ASSIGNMENT:
Each record below is to be set down again precisely.

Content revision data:
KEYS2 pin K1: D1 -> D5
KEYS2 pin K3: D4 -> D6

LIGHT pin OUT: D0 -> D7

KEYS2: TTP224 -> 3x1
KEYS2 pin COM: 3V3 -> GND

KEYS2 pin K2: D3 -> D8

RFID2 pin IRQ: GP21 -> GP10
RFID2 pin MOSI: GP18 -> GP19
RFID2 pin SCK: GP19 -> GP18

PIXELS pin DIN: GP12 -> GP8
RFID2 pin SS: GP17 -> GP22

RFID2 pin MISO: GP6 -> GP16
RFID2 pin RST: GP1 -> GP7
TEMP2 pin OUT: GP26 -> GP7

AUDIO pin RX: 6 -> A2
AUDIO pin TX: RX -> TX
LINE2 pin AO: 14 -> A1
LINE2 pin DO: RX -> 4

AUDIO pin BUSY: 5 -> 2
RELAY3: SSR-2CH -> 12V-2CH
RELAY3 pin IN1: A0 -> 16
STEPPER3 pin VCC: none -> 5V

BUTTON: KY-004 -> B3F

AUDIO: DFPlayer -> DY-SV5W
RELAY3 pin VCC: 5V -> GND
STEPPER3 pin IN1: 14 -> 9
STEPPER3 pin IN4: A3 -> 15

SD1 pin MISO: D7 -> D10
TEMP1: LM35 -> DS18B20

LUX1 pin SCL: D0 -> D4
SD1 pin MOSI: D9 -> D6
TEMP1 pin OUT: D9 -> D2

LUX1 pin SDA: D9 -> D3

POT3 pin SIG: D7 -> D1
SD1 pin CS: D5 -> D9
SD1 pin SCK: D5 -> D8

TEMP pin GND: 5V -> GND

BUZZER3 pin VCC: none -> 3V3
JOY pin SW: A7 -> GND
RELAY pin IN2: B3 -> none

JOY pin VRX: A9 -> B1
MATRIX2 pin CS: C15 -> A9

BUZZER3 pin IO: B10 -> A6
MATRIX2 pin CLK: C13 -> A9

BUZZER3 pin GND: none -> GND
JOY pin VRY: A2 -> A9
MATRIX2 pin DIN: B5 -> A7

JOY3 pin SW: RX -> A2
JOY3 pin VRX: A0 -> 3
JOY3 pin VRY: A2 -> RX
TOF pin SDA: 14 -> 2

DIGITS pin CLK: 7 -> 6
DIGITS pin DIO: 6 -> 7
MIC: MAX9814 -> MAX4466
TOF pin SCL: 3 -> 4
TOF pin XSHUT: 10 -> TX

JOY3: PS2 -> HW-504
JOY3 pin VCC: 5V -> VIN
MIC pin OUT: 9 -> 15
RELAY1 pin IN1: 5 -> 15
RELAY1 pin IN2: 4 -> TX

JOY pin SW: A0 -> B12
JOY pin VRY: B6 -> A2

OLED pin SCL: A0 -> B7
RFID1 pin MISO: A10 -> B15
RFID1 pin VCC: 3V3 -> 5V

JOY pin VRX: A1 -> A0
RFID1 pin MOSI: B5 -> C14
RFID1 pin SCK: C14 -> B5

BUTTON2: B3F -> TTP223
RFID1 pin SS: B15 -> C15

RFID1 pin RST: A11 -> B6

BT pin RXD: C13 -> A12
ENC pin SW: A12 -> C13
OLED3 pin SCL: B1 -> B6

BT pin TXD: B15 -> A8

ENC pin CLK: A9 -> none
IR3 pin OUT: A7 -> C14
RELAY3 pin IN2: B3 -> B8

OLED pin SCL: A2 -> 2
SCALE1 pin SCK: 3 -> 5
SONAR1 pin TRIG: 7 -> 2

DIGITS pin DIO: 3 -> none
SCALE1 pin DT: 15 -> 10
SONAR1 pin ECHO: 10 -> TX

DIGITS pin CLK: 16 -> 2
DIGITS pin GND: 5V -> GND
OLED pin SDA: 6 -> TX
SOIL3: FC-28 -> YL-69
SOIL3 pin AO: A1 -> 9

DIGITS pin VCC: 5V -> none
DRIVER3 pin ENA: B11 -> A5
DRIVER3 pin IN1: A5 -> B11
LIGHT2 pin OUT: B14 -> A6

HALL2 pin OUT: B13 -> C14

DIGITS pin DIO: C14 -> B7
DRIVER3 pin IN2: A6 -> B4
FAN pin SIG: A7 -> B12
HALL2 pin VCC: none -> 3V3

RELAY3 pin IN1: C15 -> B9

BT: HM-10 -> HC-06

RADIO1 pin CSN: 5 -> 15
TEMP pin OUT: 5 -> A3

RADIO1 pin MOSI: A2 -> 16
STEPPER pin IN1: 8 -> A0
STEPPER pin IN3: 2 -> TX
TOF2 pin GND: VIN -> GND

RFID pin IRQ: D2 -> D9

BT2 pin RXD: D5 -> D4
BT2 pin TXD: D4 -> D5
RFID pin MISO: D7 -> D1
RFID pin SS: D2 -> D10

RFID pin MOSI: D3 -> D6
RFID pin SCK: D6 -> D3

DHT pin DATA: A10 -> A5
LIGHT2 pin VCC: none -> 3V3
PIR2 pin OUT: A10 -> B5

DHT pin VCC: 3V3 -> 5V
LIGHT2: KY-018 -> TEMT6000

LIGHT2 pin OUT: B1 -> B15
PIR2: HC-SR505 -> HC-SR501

EXERCISE OUTPUT:
KEYS2 pin K1: D1 -> D5
KEYS2 pin K3: D4 -> D6

LIGHT pin OUT: D0 -> D7

KEYS2: TTP224 -> 3x1
KEYS2 pin COM: 3V3 -> GND

KEYS2 pin K2: D3 -> D8

RFID2 pin IRQ: GP21 -> GP10
RFID2 pin MOSI: GP18 -> GP19
RFID2 pin SCK: GP19 -> GP18

PIXELS pin DIN: GP12 -> GP8
RFID2 pin SS: GP17 -> GP22

RFID2 pin MISO: GP6 -> GP16
RFID2 pin RST: GP1 -> GP7
TEMP2 pin OUT: GP26 -> GP7

AUDIO pin RX: 6 -> A2
AUDIO pin TX: RX -> TX
LINE2 pin AO: 14 -> A1
LINE2 pin DO: RX -> 4

AUDIO pin BUSY: 5 -> 2
RELAY3: SSR-2CH -> 12V-2CH
RELAY3 pin IN1: A0 -> 16
STEPPER3 pin VCC: none -> 5V

BUTTON: KY-004 -> B3F

AUDIO: DFPlayer -> DY-SV5W
RELAY3 pin VCC: 5V -> GND
STEPPER3 pin IN1: 14 -> 9
STEPPER3 pin IN4: A3 -> 15

SD1 pin MISO: D7 -> D10
TEMP1: LM35 -> DS18B20

LUX1 pin SCL: D0 -> D4
SD1 pin MOSI: D9 -> D6
TEMP1 pin OUT: D9 -> D2

LUX1 pin SDA: D9 -> D3

POT3 pin SIG: D7 -> D1
SD1 pin CS: D5 -> D9
SD1 pin SCK: D5 -> D8

TEMP pin GND: 5V -> GND

BUZZER3 pin VCC: none -> 3V3
JOY pin SW: A7 -> GND
RELAY pin IN2: B3 -> none

JOY pin VRX: A9 -> B1
MATRIX2 pin CS: C15 -> A9

BUZZER3 pin IO: B10 -> A6
MATRIX2 pin CLK: C13 -> A9

BUZZER3 pin GND: none -> GND
JOY pin VRY: A2 -> A9
MATRIX2 pin DIN: B5 -> A7

JOY3 pin SW: RX -> A2
JOY3 pin VRX: A0 -> 3
JOY3 pin VRY: A2 -> RX
TOF pin SDA: 14 -> 2

DIGITS pin CLK: 7 -> 6
DIGITS pin DIO: 6 -> 7
MIC: MAX9814 -> MAX4466
TOF pin SCL: 3 -> 4
TOF pin XSHUT: 10 -> TX

JOY3: PS2 -> HW-504
JOY3 pin VCC: 5V -> VIN
MIC pin OUT: 9 -> 15
RELAY1 pin IN1: 5 -> 15
RELAY1 pin IN2: 4 -> TX

JOY pin SW: A0 -> B12
JOY pin VRY: B6 -> A2

OLED pin SCL: A0 -> B7
RFID1 pin MISO: A10 -> B15
RFID1 pin VCC: 3V3 -> 5V

JOY pin VRX: A1 -> A0
RFID1 pin MOSI: B5 -> C14
RFID1 pin SCK: C14 -> B5

BUTTON2: B3F -> TTP223
RFID1 pin SS: B15 -> C15

RFID1 pin RST: A11 -> B6

BT pin RXD: C13 -> A12
ENC pin SW: A12 -> C13
OLED3 pin SCL: B1 -> B6

BT pin TXD: B15 -> A8

ENC pin CLK: A9 -> none
IR3 pin OUT: A7 -> C14
RELAY3 pin IN2: B3 -> B8

OLED pin SCL: A2 -> 2
SCALE1 pin SCK: 3 -> 5
SONAR1 pin TRIG: 7 -> 2

DIGITS pin DIO: 3 -> none
SCALE1 pin DT: 15 -> 10
SONAR1 pin ECHO: 10 -> TX

DIGITS pin CLK: 16 -> 2
DIGITS pin GND: 5V -> GND
OLED pin SDA: 6 -> TX
SOIL3: FC-28 -> YL-69
SOIL3 pin AO: A1 -> 9

DIGITS pin VCC: 5V -> none
DRIVER3 pin ENA: B11 -> A5
DRIVER3 pin IN1: A5 -> B11
LIGHT2 pin OUT: B14 -> A6

HALL2 pin OUT: B13 -> C14

DIGITS pin DIO: C14 -> B7
DRIVER3 pin IN2: A6 -> B4
FAN pin SIG: A7 -> B12
HALL2 pin VCC: none -> 3V3

RELAY3 pin IN1: C15 -> B9

BT: HM-10 -> HC-06

RADIO1 pin CSN: 5 -> 15
TEMP pin OUT: 5 -> A3

RADIO1 pin MOSI: A2 -> 16
STEPPER pin IN1: 8 -> A0
STEPPER pin IN3: 2 -> TX
TOF2 pin GND: VIN -> GND

RFID pin IRQ: D2 -> D9

BT2 pin RXD: D5 -> D4
BT2 pin TXD: D4 -> D5
RFID pin MISO: D7 -> D1
RFID pin SS: D2 -> D10

RFID pin MOSI: D3 -> D6
RFID pin SCK: D6 -> D3

DHT pin DATA: A10 -> A5
LIGHT2 pin VCC: none -> 3V3
PIR2 pin OUT: A10 -> B5

DHT pin VCC: 3V3 -> 5V
LIGHT2: KY-018 -> TEMT6000

LIGHT2 pin OUT: B1 -> B15
PIR2: HC-SR505 -> HC-SR501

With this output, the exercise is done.